WHAT IS BEING ASKED
Set down only what runs from the line containing "blue pawn [620,191,686,302]" through the last line of the data, exactly as it reads.

Start of DATA BELOW

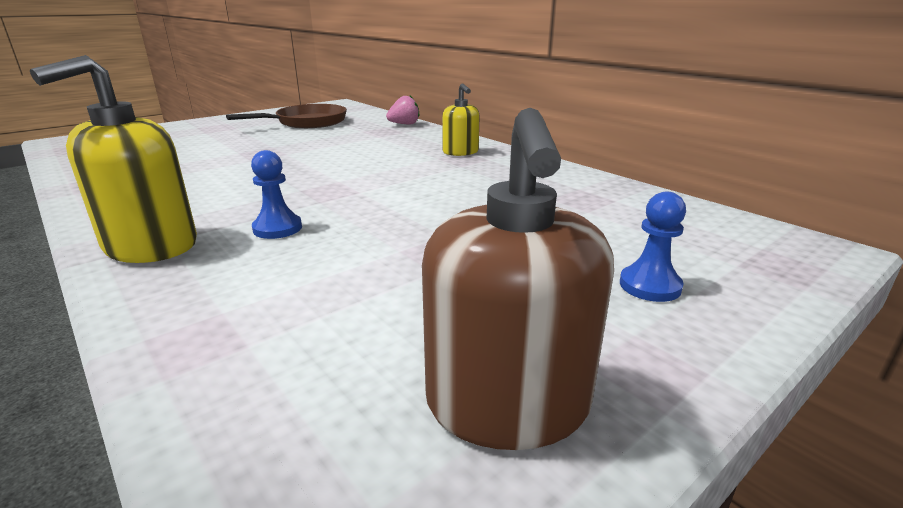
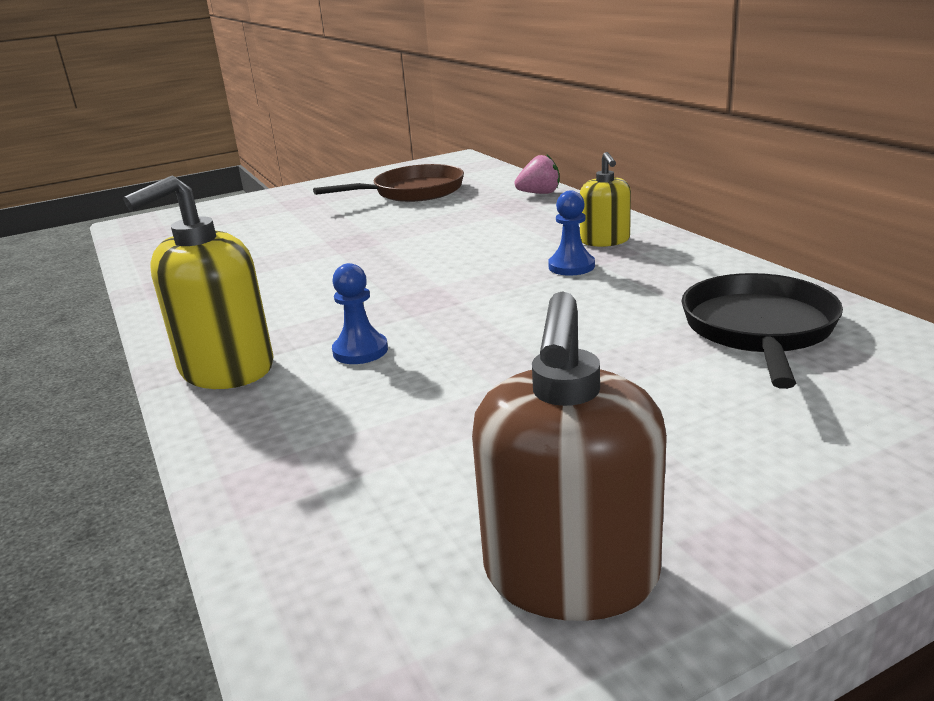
camera: 15 degrees right, 0 degrees up
blue pawn [620,191,686,302] -> blue pawn moved to [548,190,595,276]
none -> black pan [681,273,843,389]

End of DATA BELOW

SOLUTION FOR THIS TASK
blue pawn [620,191,686,302] -> blue pawn moved to [548,190,595,276]
none -> black pan [681,273,843,389]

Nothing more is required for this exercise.